» **Supplied data**:
━━━━

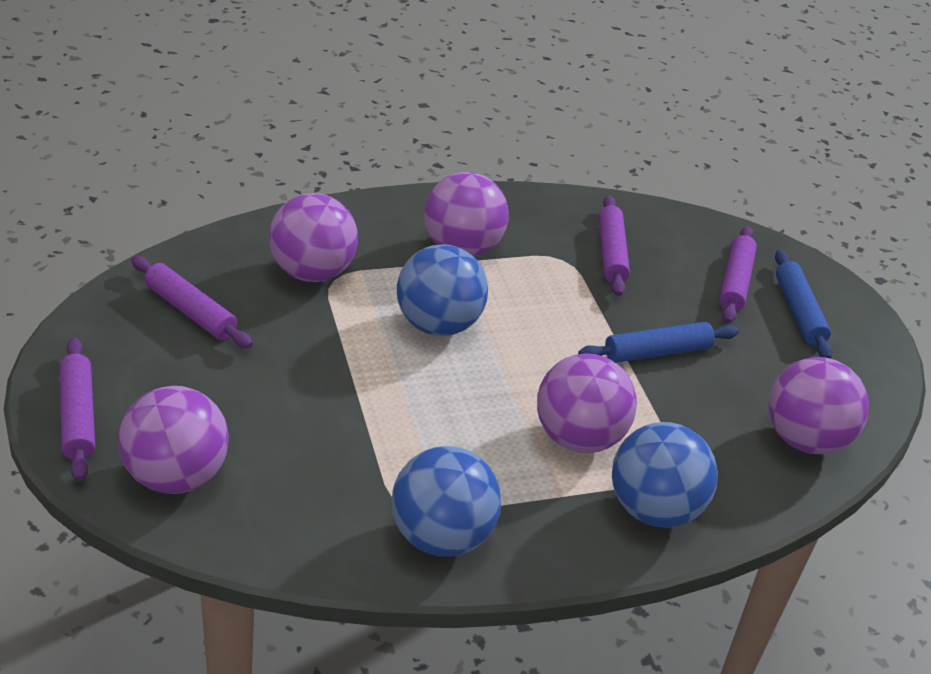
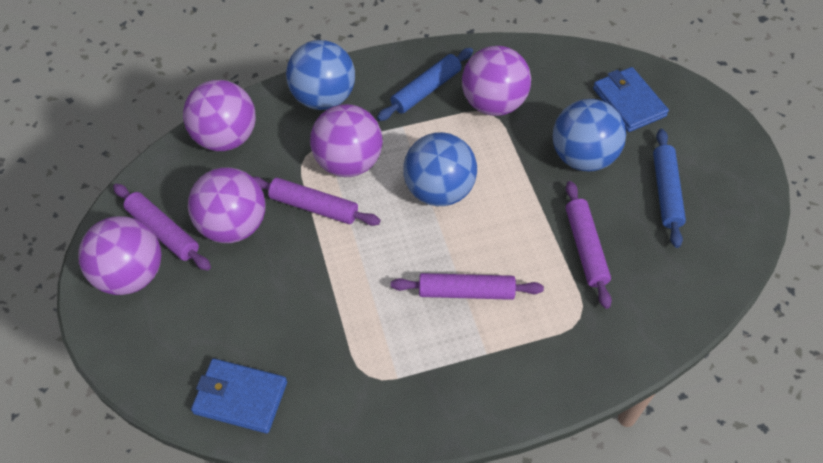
blue wallet: 0 -> 2

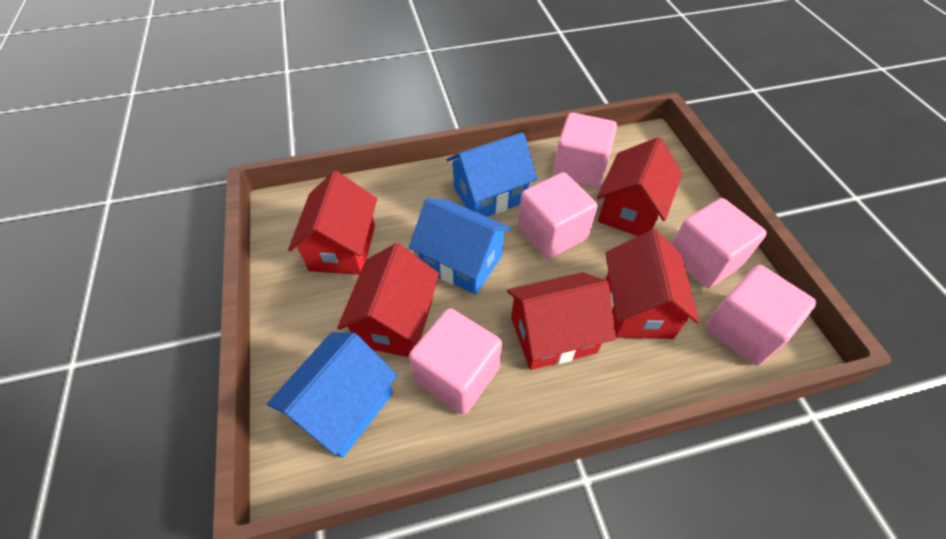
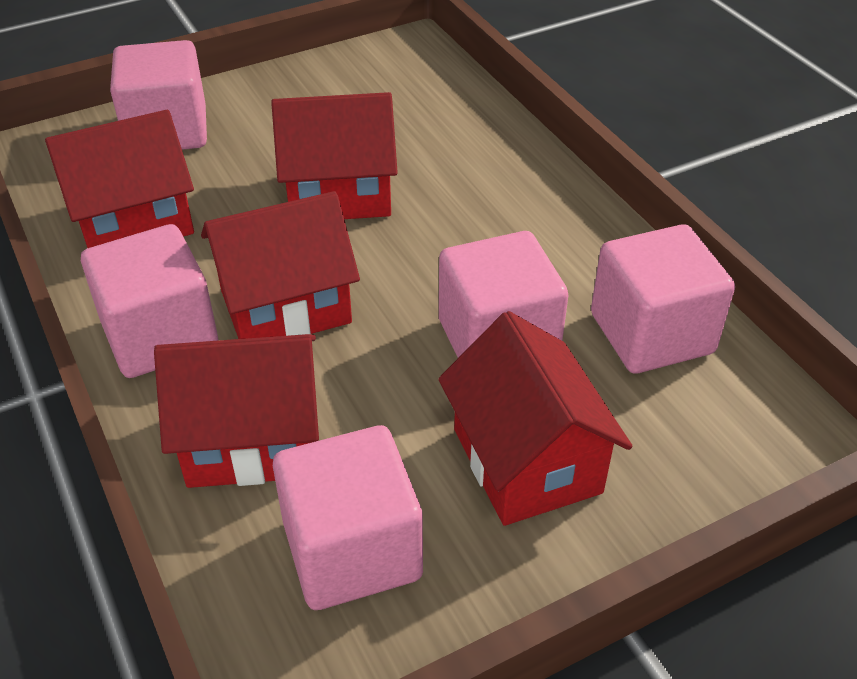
blue house: 3 -> 0

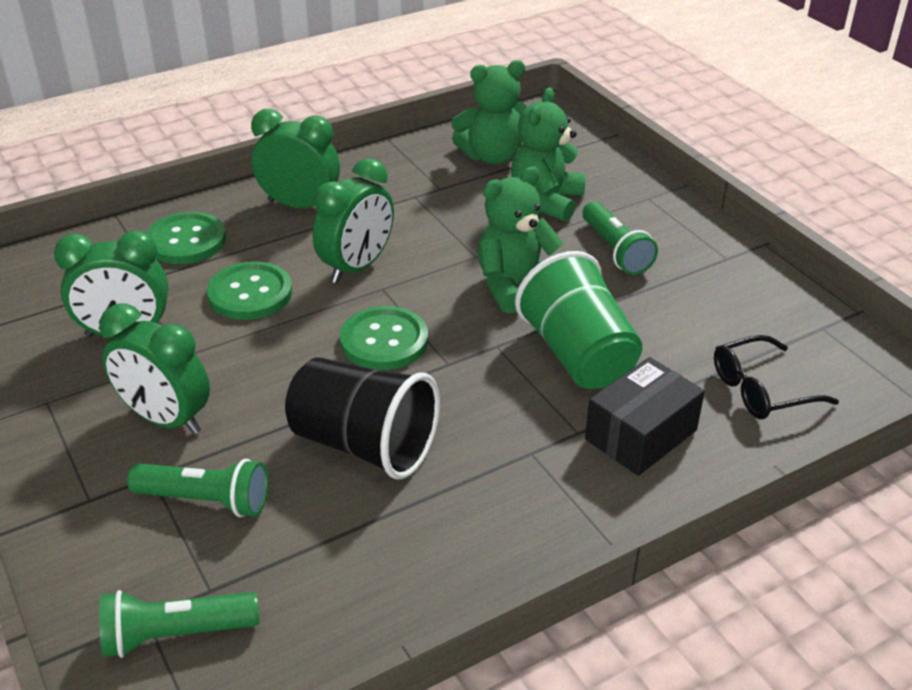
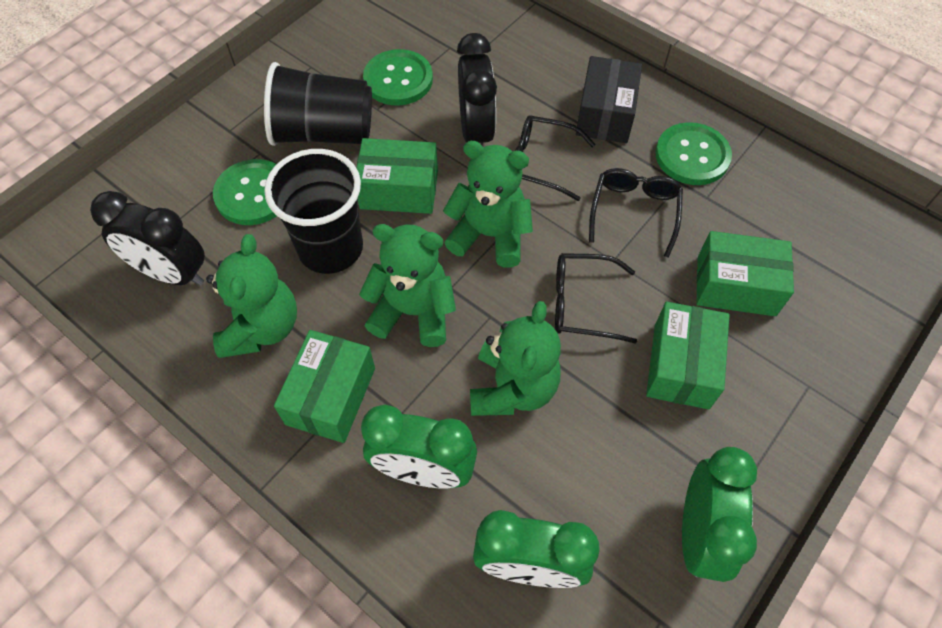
black clock: 0 -> 2
black cup: 1 -> 2
black glasses: 1 -> 3
green box: 0 -> 4
green clock: 4 -> 3
green cup: 1 -> 0
green flashlight: 3 -> 0
green teddy bear: 3 -> 4

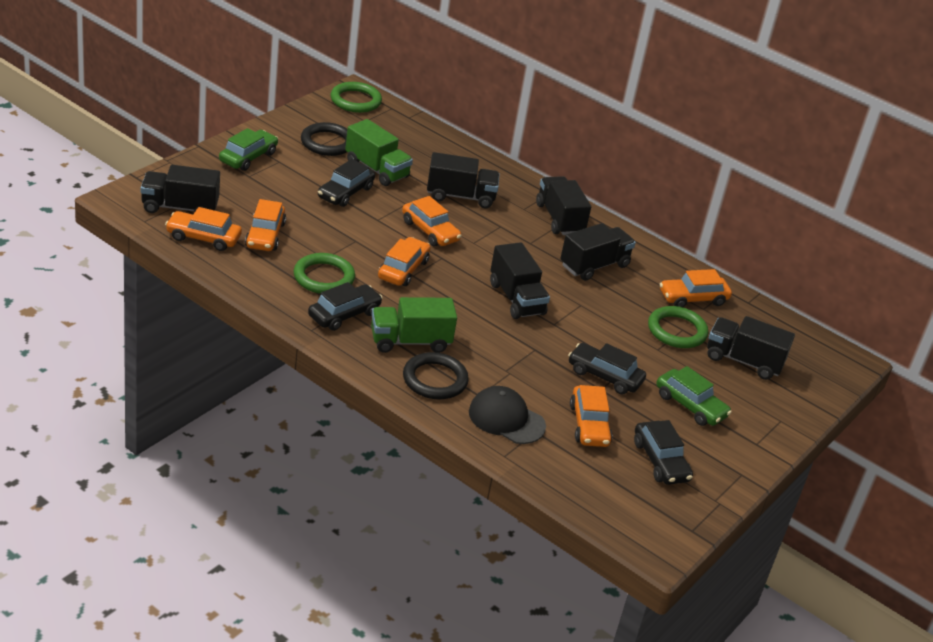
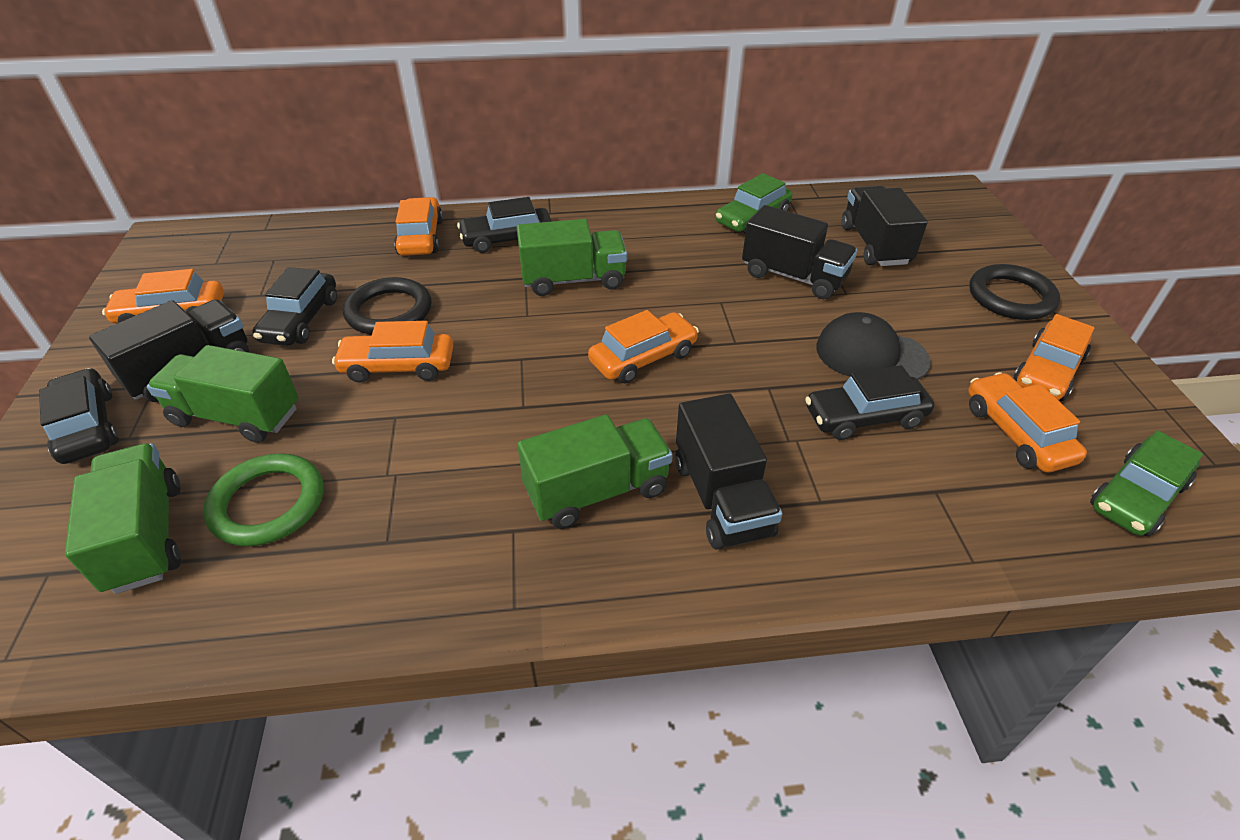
black truck: 6 -> 4
green ring: 3 -> 1
green truck: 2 -> 4

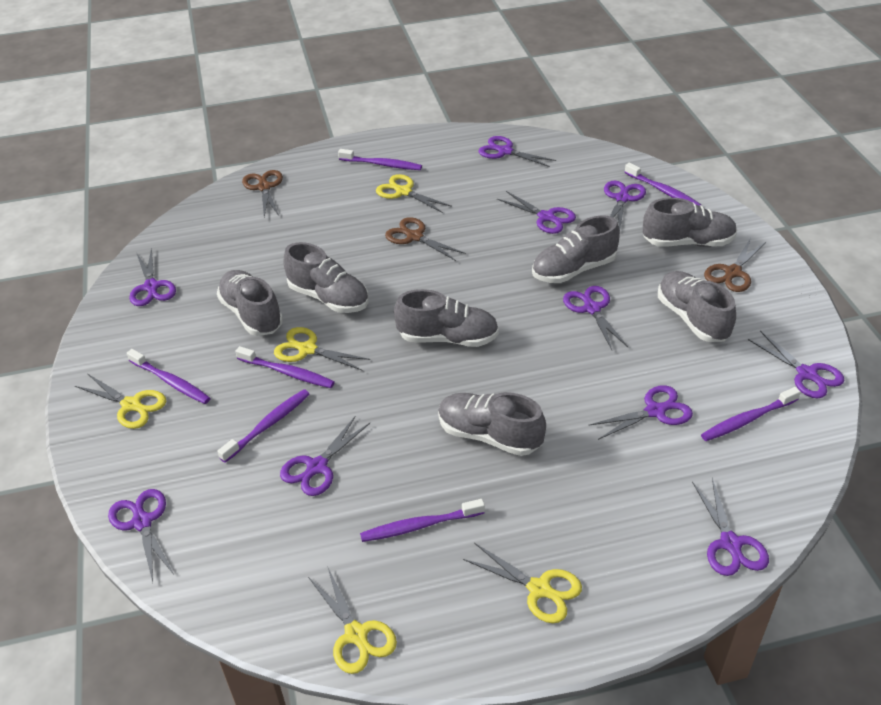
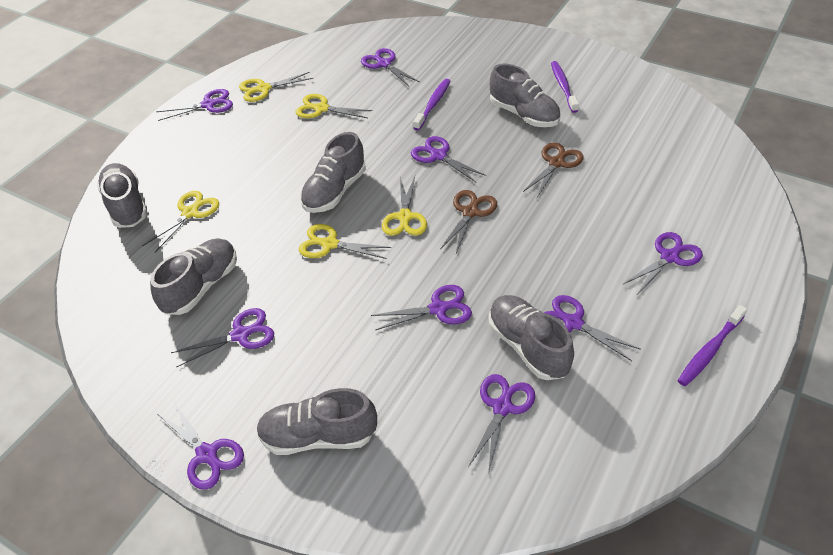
brown scissors: 3 -> 2
grey shoe: 7 -> 6
purple scissors: 10 -> 9
purple toothbrush: 7 -> 3

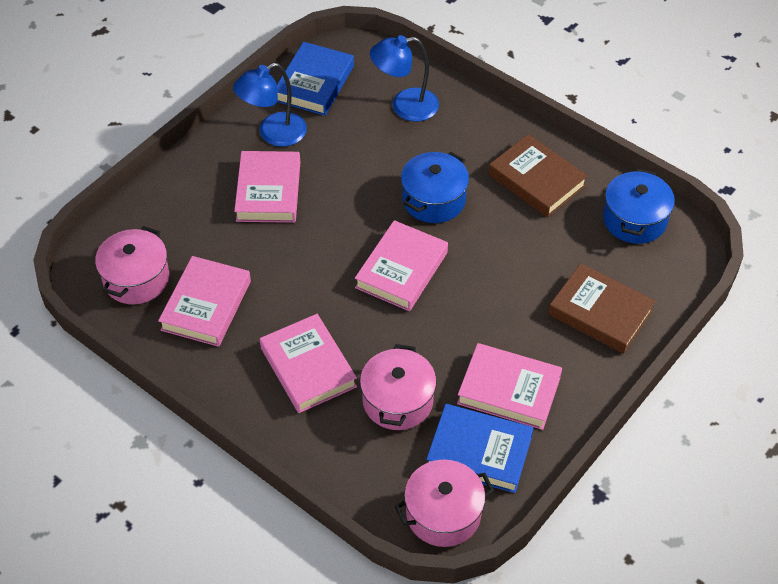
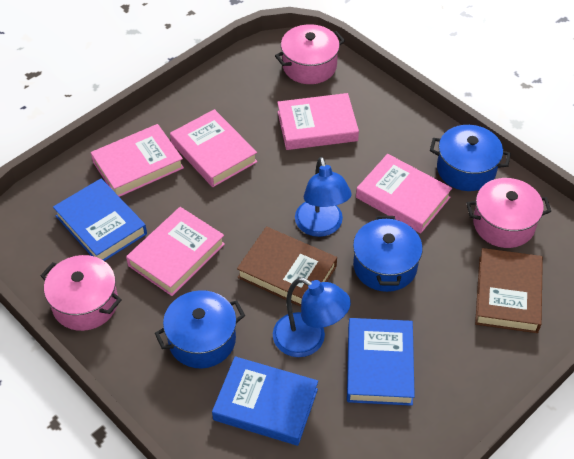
blue book: 2 -> 3
blue pot: 2 -> 3

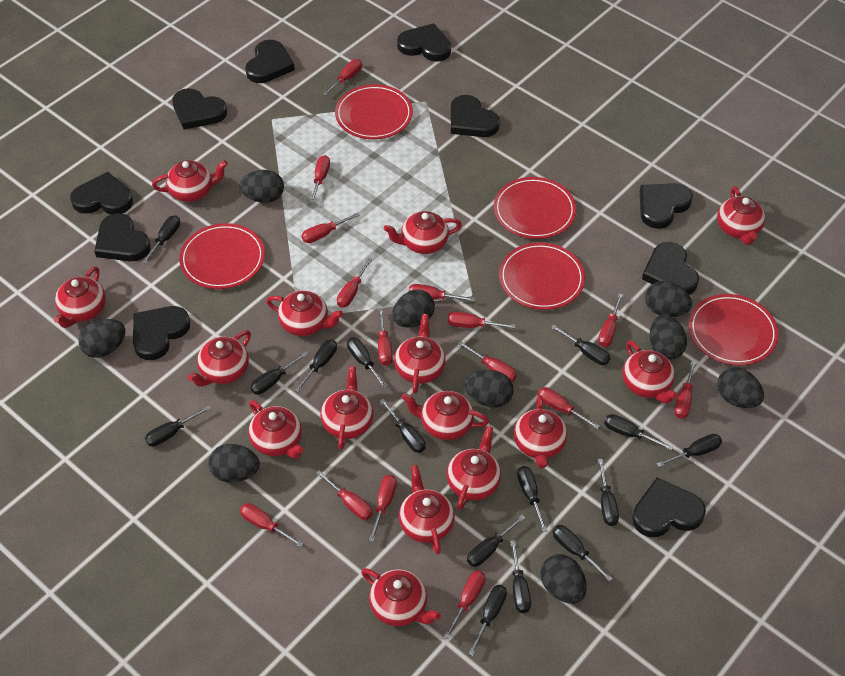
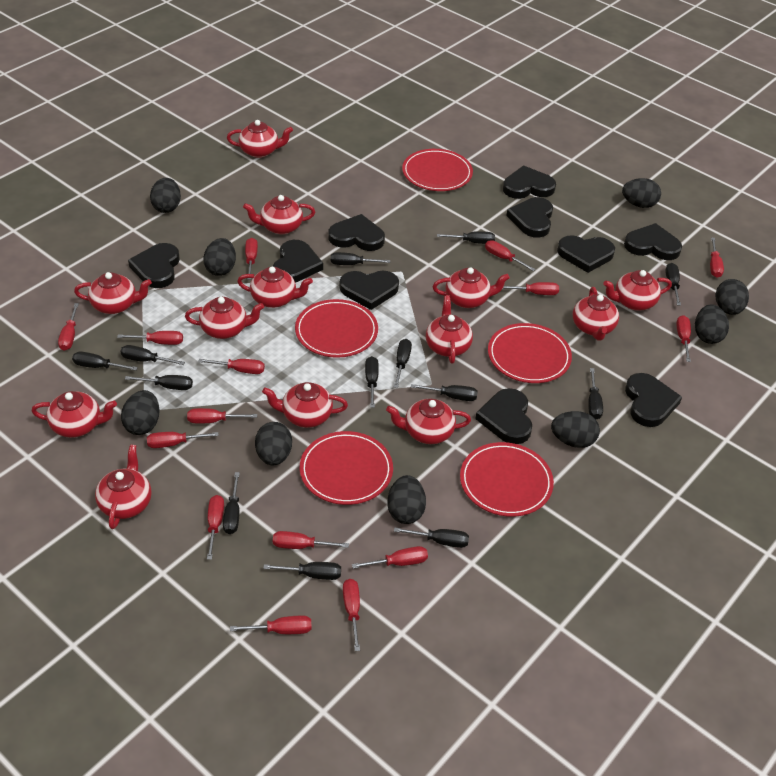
black screwdriver: 15 -> 13
red teapot: 15 -> 13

━━━━

» **Problem to solve**: Produce the entries above once more, exactly as given, with each picture left out.

» **Exercise response**:
blue wallet: 0 -> 2

blue house: 3 -> 0

black clock: 0 -> 2
black cup: 1 -> 2
black glasses: 1 -> 3
green box: 0 -> 4
green clock: 4 -> 3
green cup: 1 -> 0
green flashlight: 3 -> 0
green teddy bear: 3 -> 4

black truck: 6 -> 4
green ring: 3 -> 1
green truck: 2 -> 4

brown scissors: 3 -> 2
grey shoe: 7 -> 6
purple scissors: 10 -> 9
purple toothbrush: 7 -> 3

blue book: 2 -> 3
blue pot: 2 -> 3

black screwdriver: 15 -> 13
red teapot: 15 -> 13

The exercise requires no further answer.